- **Information shown**:
┄┄┄┄┄┄┄┄┄┄┄┄┄┄┄┄┄┄┄┄
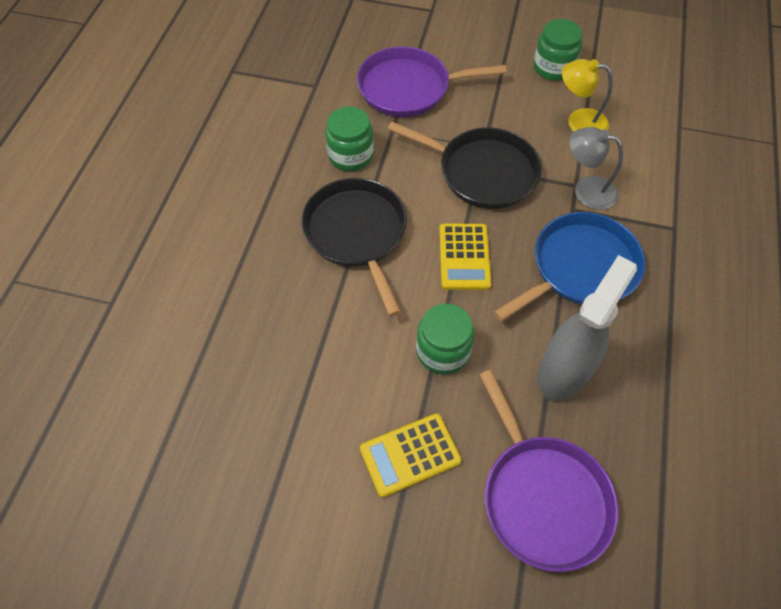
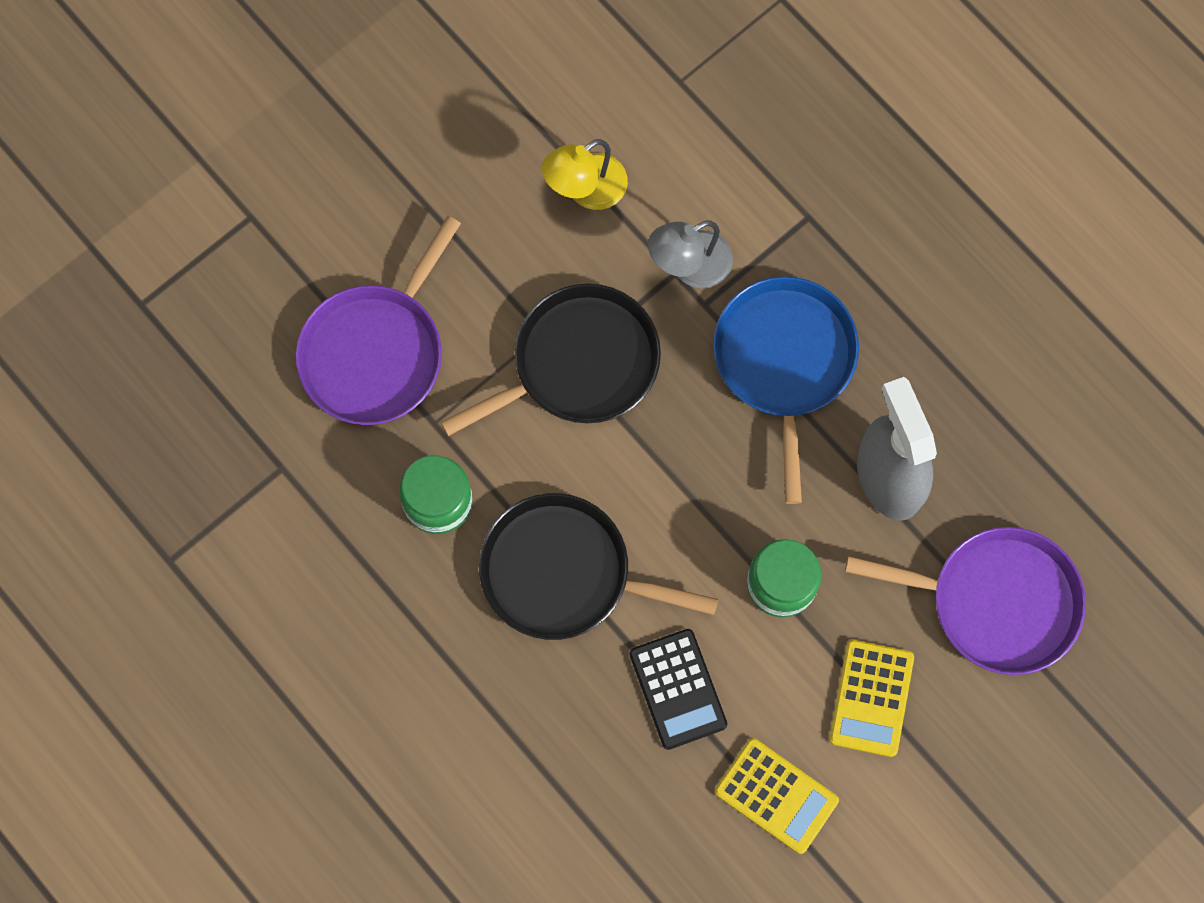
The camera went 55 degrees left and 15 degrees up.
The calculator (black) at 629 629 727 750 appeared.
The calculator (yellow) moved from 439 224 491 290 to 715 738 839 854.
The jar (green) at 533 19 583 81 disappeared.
┄┄┄┄┄┄┄┄┄┄┄┄┄┄┄┄┄┄┄┄
- **Exercise requirements**:
Exactly the lines from the one containing "The calculator (black)" through the final line above, and only those, should be given again.

- **Answer**:
The calculator (black) at 629 629 727 750 appeared.
The calculator (yellow) moved from 439 224 491 290 to 715 738 839 854.
The jar (green) at 533 19 583 81 disappeared.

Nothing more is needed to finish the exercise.